» **Exercise brief**: Nothing outside the lines below from the one containing "X101: 20MHz (IC101/XOUT, N1)" through the one containing "C1: 150nF (GND, VCC) -> 15nF (GND, VCC)" is to be printed; print those exactly, ends included, and drop the pictures.

BEGIN Dataset records

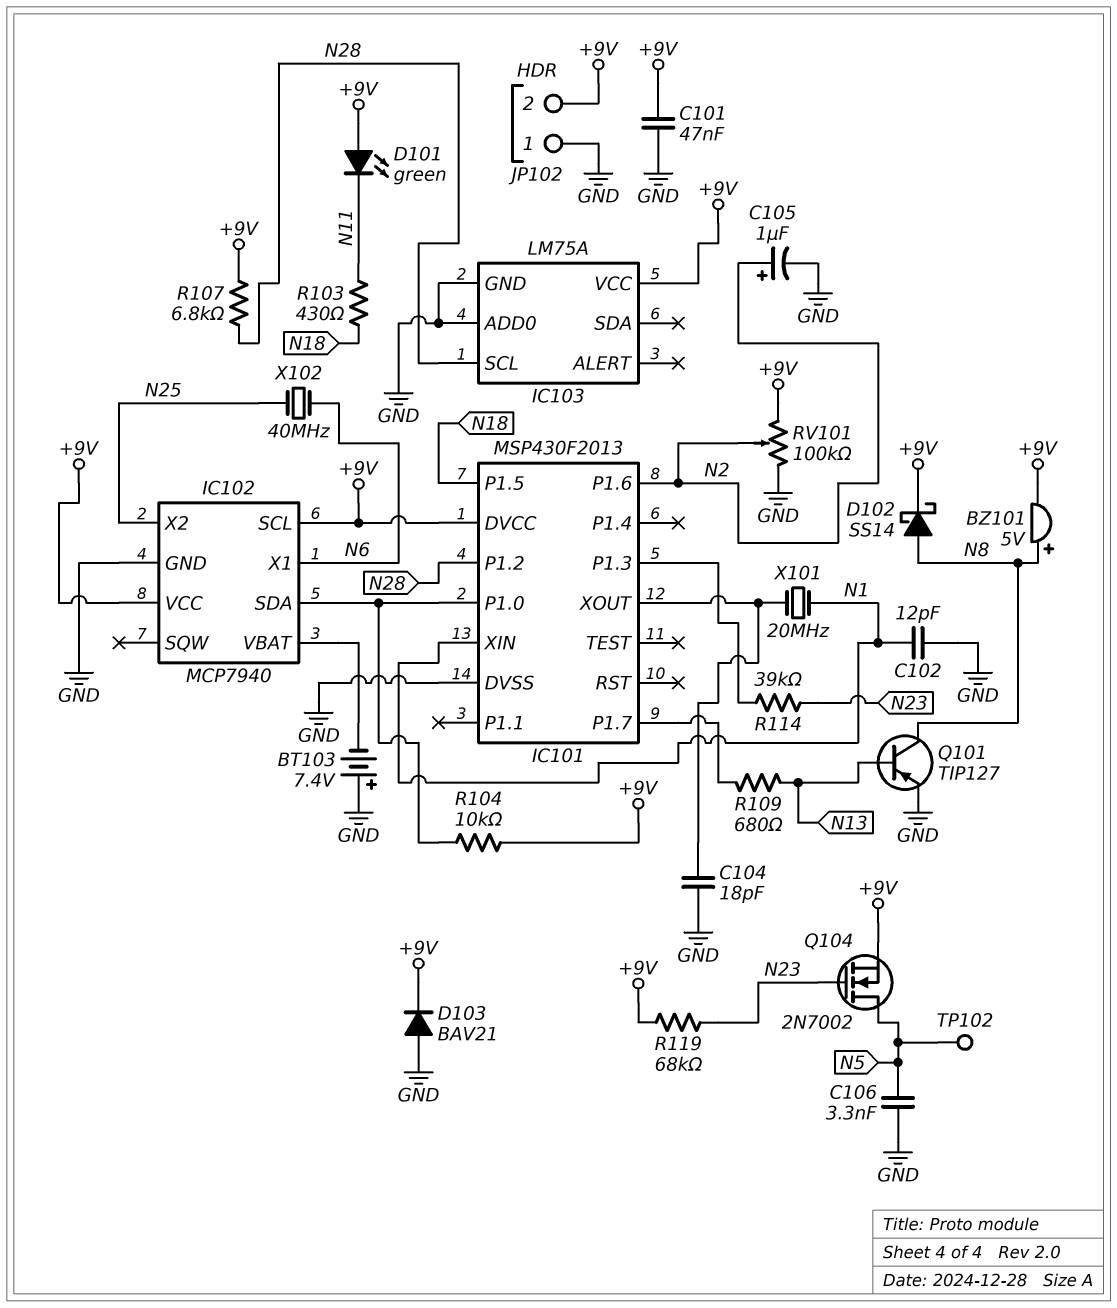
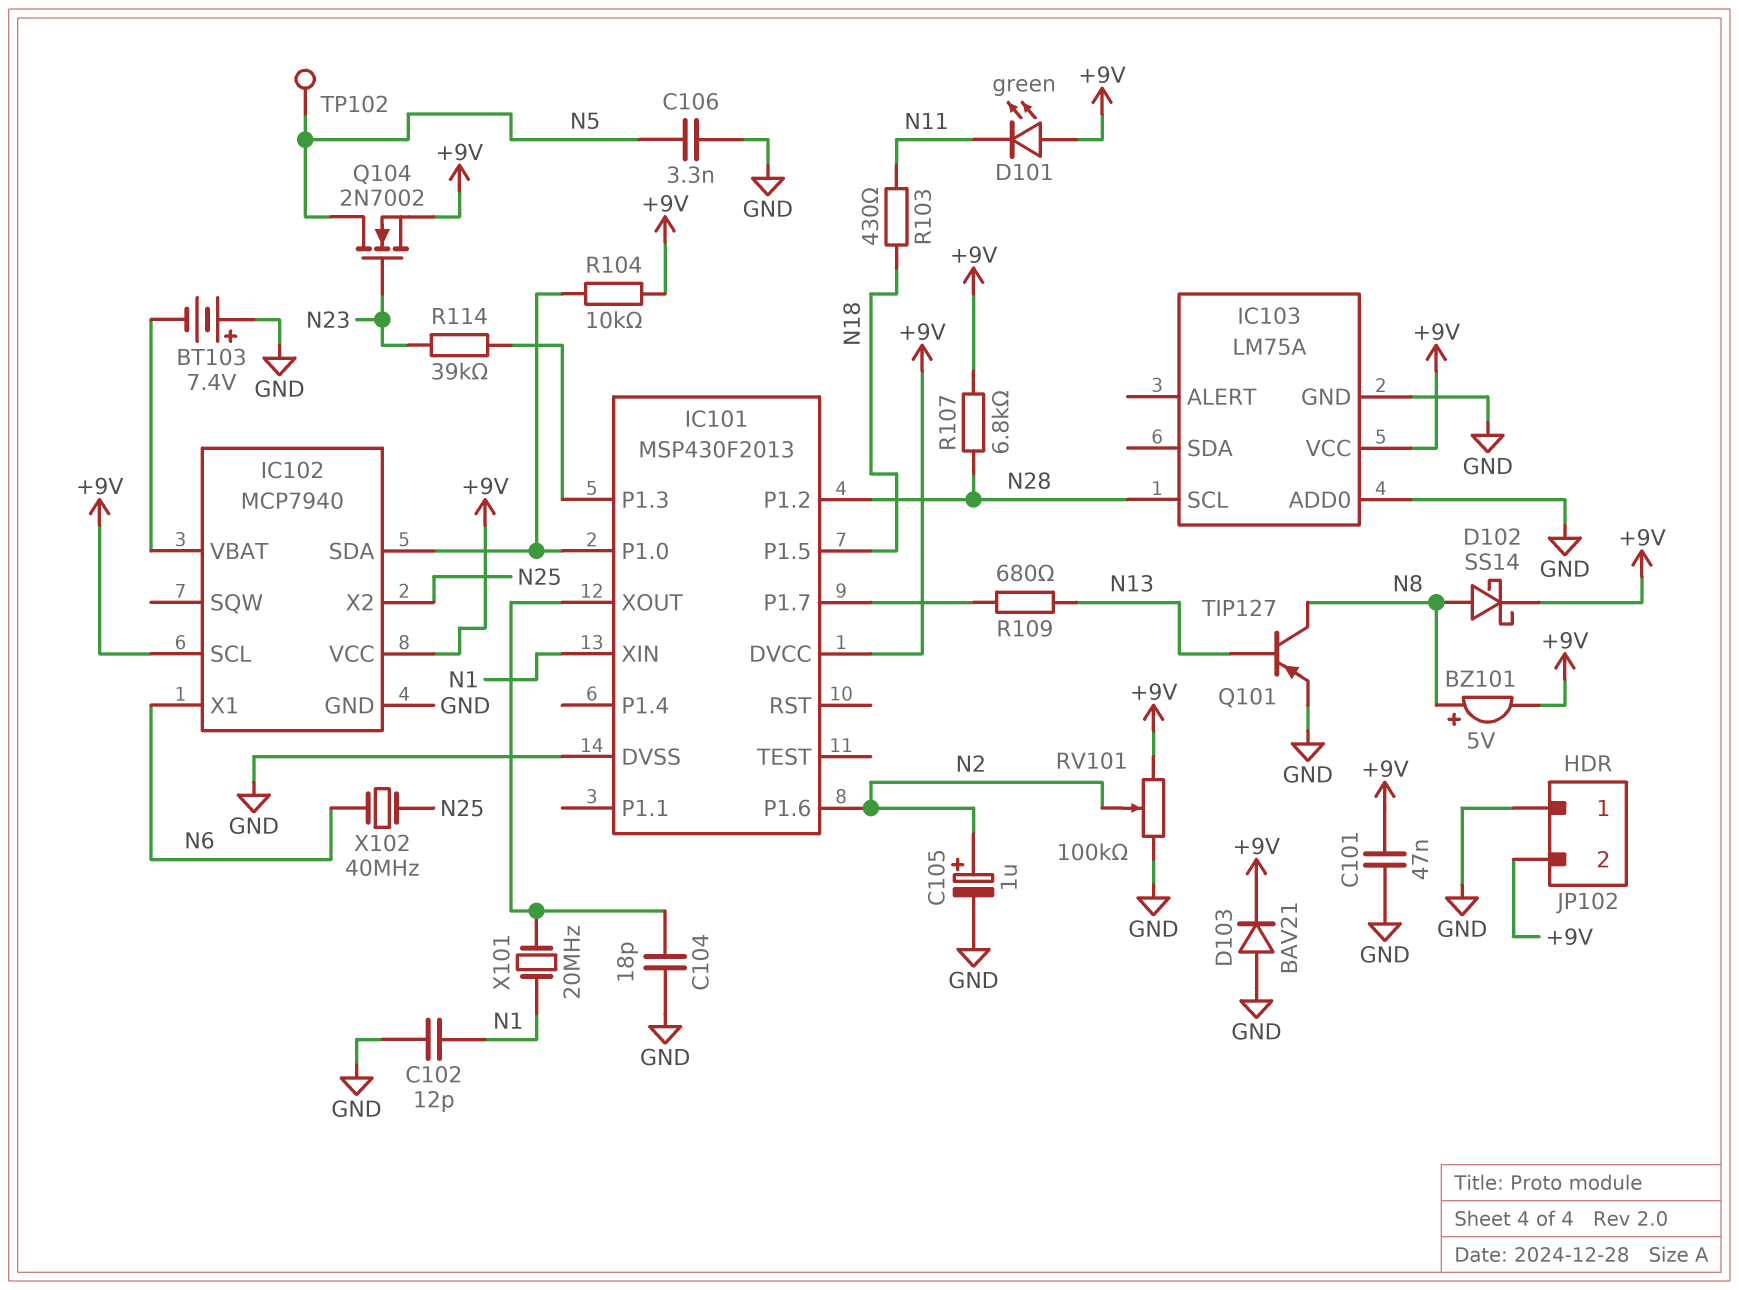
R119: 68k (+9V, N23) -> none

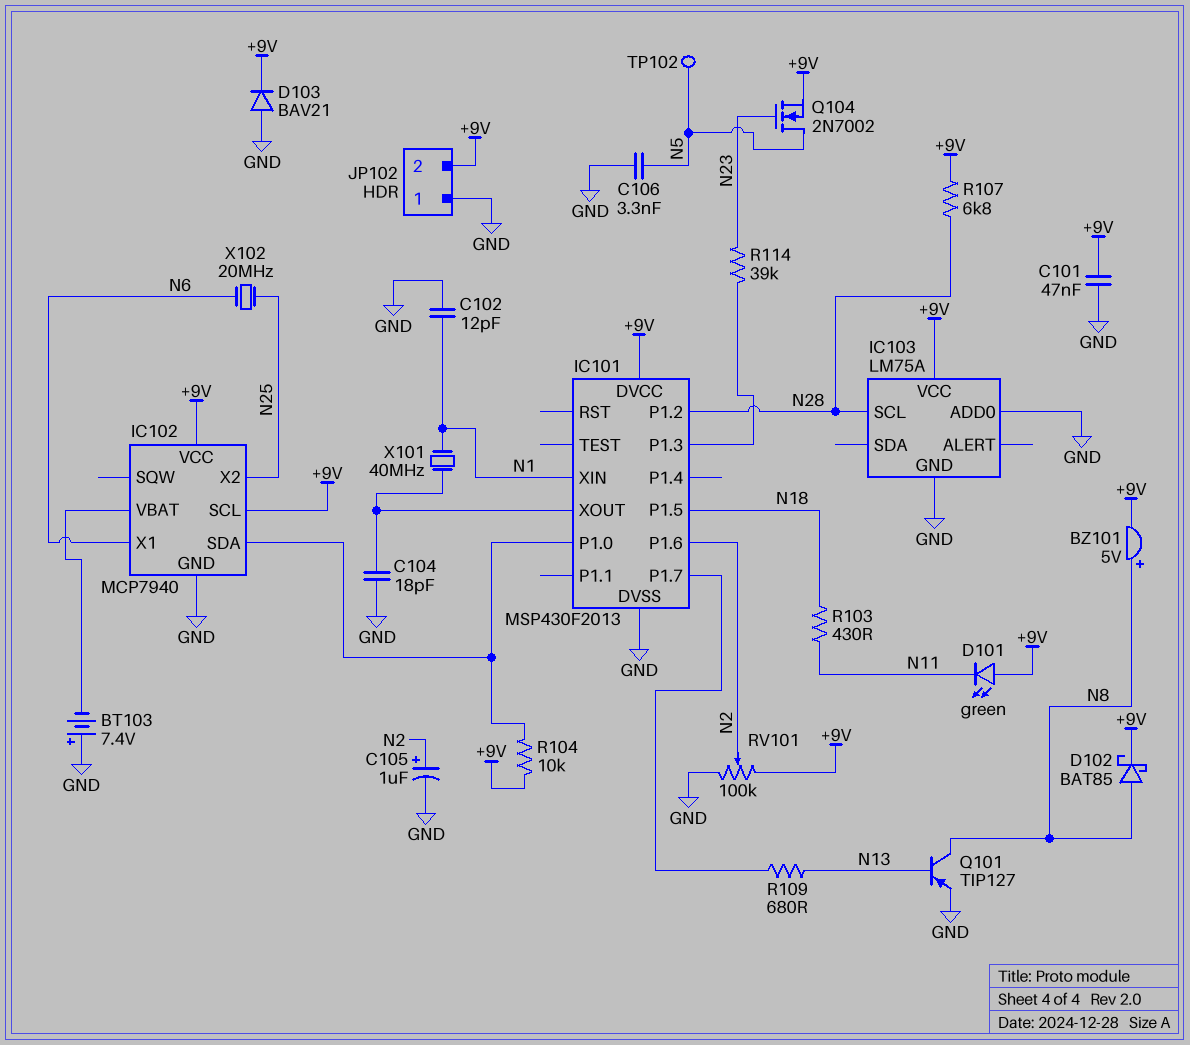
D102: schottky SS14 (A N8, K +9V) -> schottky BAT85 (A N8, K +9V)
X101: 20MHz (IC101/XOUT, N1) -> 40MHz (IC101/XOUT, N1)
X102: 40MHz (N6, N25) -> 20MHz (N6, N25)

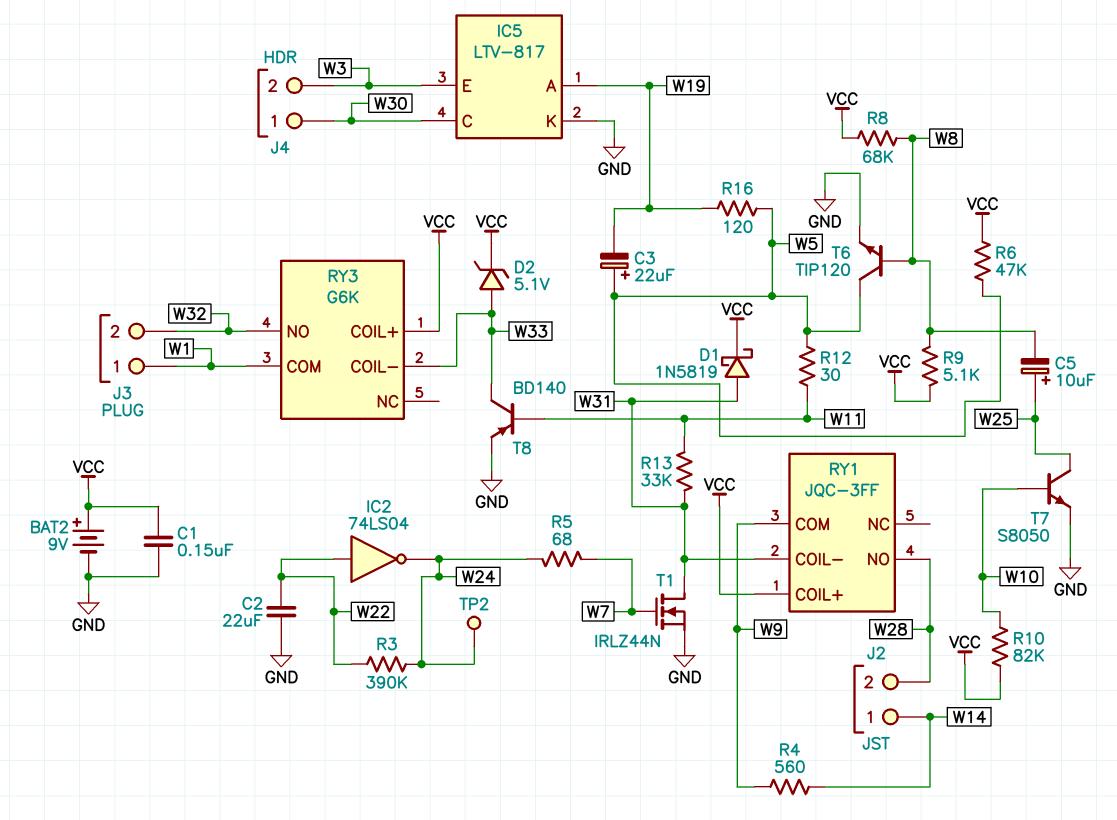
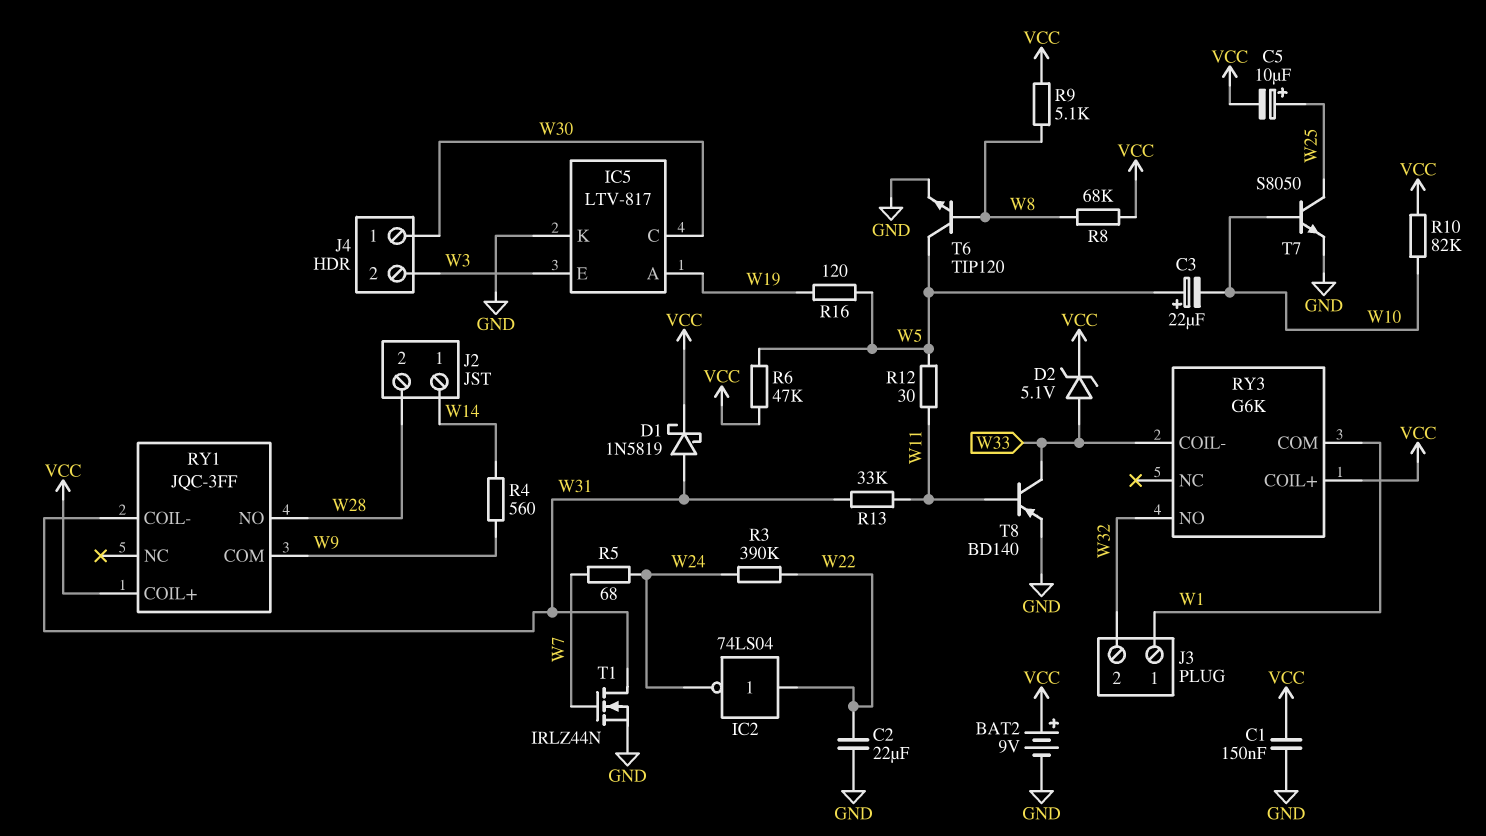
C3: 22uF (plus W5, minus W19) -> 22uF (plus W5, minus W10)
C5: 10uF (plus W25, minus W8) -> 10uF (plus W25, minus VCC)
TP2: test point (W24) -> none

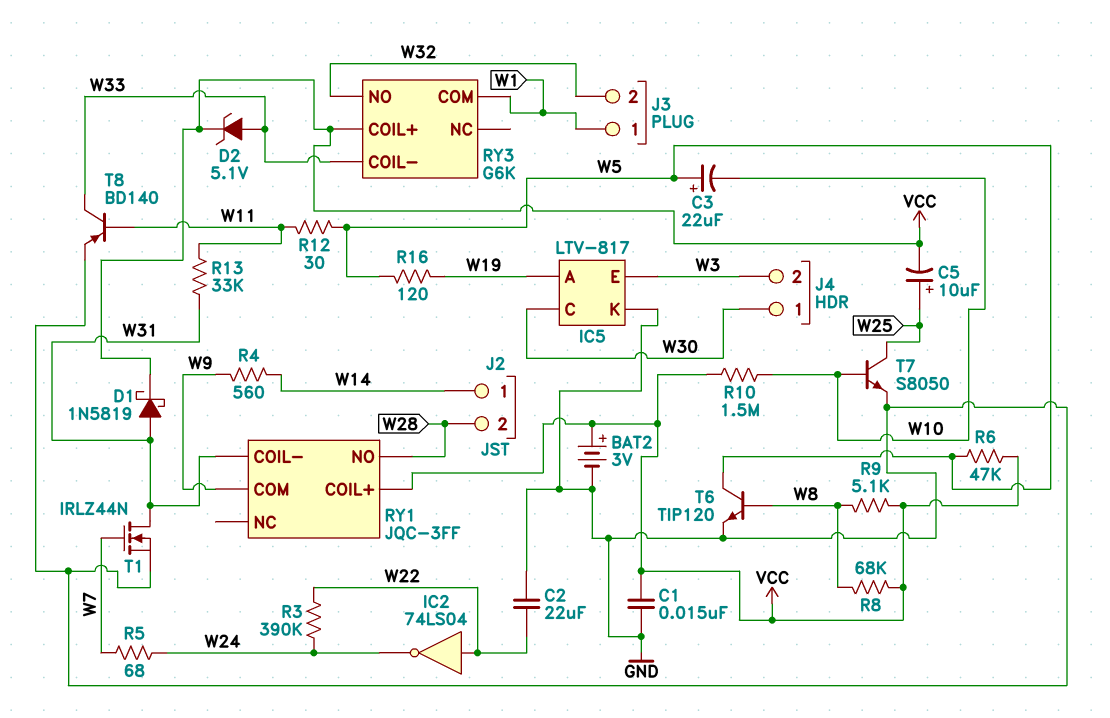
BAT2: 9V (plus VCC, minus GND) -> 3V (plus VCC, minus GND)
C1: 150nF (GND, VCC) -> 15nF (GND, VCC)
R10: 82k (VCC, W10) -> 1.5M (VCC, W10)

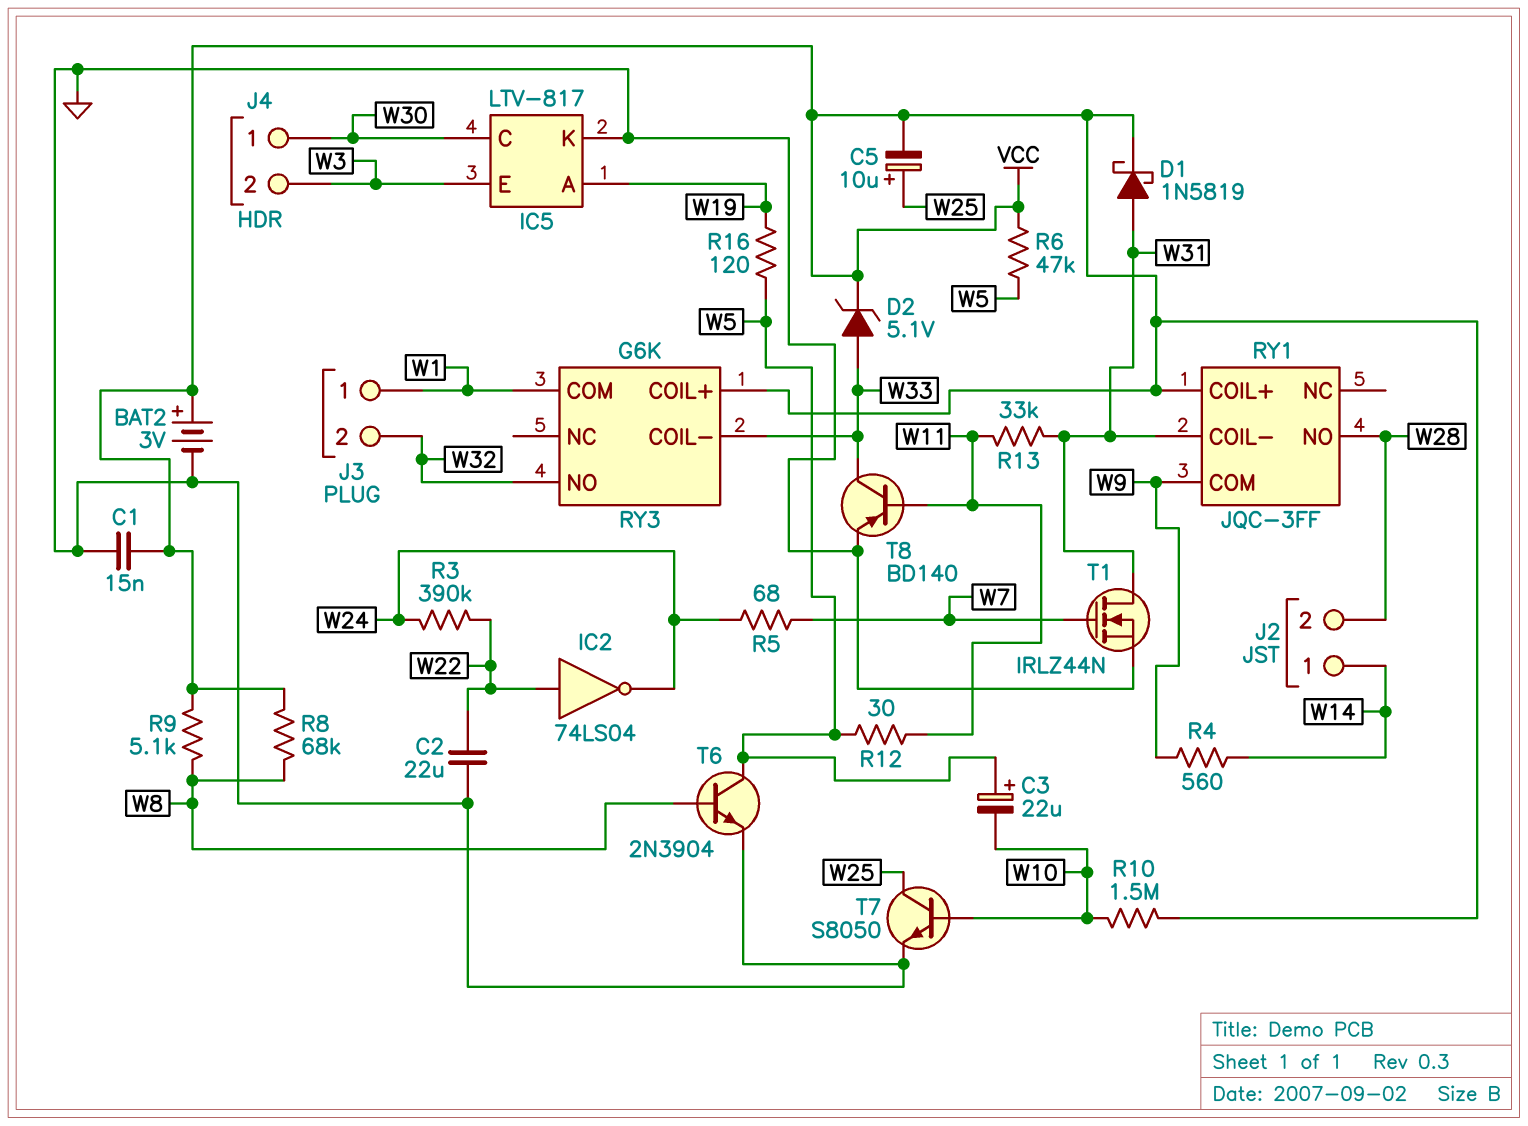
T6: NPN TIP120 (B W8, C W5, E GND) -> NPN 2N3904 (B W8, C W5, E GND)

END Dataset records

» **Response to this exercise**:
X101: 20MHz (IC101/XOUT, N1) -> 40MHz (IC101/XOUT, N1)
X102: 40MHz (N6, N25) -> 20MHz (N6, N25)

C3: 22uF (plus W5, minus W19) -> 22uF (plus W5, minus W10)
C5: 10uF (plus W25, minus W8) -> 10uF (plus W25, minus VCC)
TP2: test point (W24) -> none

BAT2: 9V (plus VCC, minus GND) -> 3V (plus VCC, minus GND)
C1: 150nF (GND, VCC) -> 15nF (GND, VCC)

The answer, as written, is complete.